### TASK
Which of the lines below hold "pink"? Please return each one.

---------- PROVIDED RECORDS

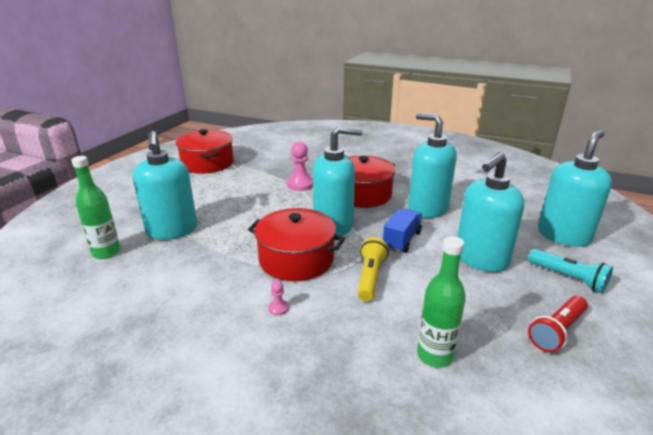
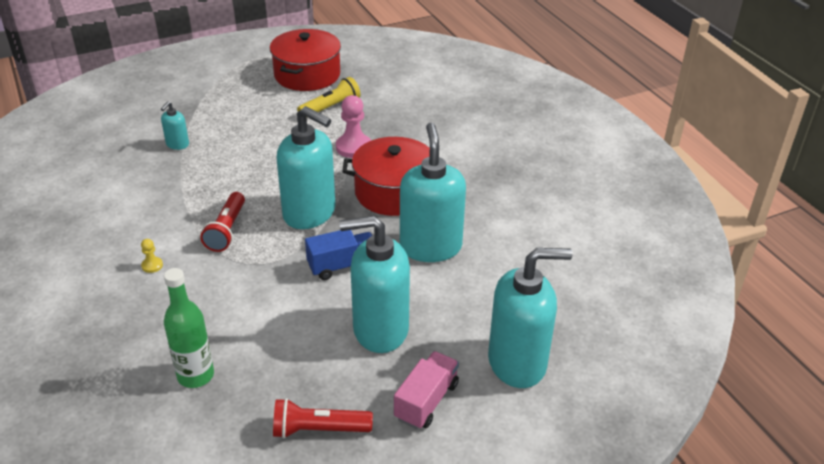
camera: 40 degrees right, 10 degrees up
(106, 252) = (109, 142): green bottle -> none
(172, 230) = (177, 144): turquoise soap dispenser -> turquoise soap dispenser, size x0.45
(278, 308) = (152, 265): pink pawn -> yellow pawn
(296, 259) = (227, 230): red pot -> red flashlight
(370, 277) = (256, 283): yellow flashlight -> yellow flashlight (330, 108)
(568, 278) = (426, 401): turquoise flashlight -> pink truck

--------------------
---------- PROVIDED RECORDS

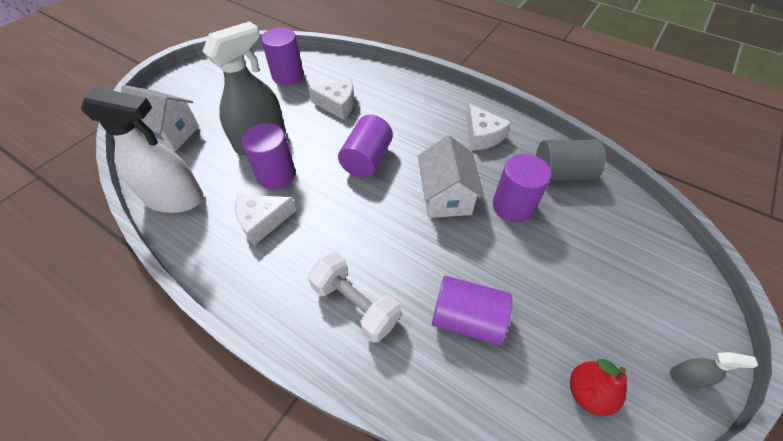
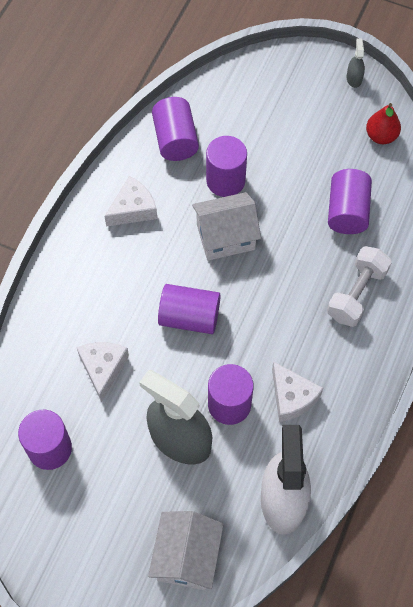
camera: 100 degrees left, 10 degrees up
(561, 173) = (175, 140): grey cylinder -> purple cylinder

--------------------

### EXERCISE RESULT
(278, 308) = (152, 265): pink pawn -> yellow pawn
(568, 278) = (426, 401): turquoise flashlight -> pink truck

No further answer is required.